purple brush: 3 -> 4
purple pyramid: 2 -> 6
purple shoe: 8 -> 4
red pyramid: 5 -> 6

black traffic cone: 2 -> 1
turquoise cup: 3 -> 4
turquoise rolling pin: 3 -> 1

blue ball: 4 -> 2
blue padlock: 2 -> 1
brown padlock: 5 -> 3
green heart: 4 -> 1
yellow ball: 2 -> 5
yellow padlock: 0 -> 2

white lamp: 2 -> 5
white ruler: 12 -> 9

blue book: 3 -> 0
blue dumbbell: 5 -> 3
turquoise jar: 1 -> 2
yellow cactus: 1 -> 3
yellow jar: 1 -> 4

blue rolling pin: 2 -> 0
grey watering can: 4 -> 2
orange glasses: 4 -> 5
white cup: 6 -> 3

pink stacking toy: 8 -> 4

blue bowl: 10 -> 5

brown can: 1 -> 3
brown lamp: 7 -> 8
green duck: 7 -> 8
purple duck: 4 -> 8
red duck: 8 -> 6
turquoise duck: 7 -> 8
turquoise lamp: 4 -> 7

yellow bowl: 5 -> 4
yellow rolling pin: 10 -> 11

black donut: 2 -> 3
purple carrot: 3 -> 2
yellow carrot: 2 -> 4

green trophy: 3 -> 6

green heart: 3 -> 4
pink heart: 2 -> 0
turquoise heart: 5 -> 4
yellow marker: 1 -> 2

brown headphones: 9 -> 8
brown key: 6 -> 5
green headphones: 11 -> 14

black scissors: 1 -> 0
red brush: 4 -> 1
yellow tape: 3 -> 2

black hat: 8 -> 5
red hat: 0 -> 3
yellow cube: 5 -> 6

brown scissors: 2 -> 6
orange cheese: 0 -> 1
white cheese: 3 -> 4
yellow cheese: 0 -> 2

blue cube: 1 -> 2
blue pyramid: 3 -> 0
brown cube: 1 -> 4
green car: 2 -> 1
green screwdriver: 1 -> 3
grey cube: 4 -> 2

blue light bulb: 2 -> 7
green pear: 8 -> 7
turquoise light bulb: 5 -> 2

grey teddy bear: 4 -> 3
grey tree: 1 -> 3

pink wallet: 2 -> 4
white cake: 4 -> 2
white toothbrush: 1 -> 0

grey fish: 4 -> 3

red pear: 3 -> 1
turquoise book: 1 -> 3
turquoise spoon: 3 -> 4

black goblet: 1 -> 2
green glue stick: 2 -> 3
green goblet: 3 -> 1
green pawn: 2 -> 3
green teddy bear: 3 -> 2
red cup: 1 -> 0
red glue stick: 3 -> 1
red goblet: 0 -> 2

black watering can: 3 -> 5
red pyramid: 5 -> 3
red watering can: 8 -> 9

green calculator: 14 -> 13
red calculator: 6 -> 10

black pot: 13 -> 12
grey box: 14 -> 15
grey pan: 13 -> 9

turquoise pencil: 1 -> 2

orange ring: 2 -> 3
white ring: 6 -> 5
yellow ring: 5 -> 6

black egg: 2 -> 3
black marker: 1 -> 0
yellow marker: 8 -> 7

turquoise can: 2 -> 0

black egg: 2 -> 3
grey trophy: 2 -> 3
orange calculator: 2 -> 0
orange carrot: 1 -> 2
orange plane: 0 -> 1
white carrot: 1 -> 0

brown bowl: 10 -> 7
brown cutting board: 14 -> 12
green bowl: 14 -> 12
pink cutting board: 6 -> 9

- _WORK ORDER_
Each line of the records that contains the string "bulb" must be copied.

- _SOLUTION TO THIS PROBLEM_
blue light bulb: 2 -> 7
turquoise light bulb: 5 -> 2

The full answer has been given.